> _Work instructions_: Among the entries below, how many lines contain the string "turquoise"? Only the number is wanted.

[Source data]
▼
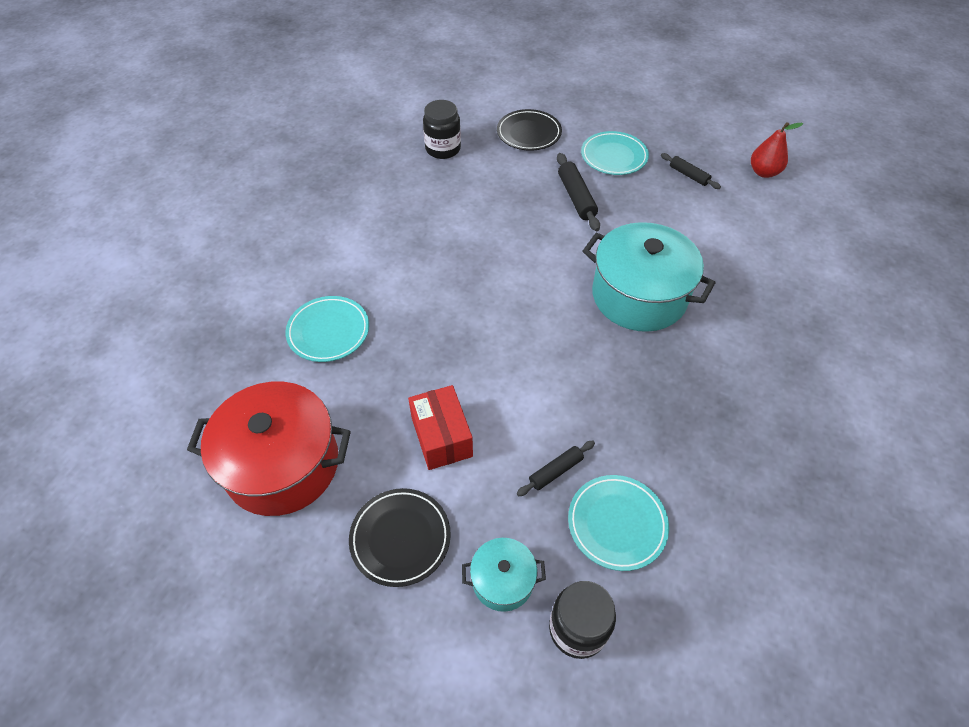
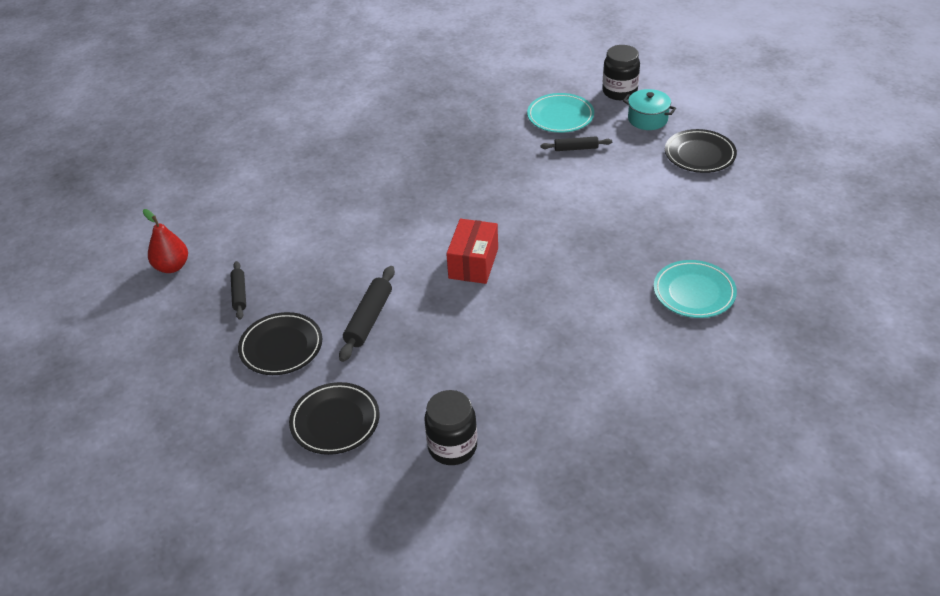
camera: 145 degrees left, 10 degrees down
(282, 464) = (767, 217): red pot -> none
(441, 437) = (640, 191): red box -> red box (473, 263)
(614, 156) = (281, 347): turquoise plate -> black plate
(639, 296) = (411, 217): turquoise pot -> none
▲
> _Result_: 2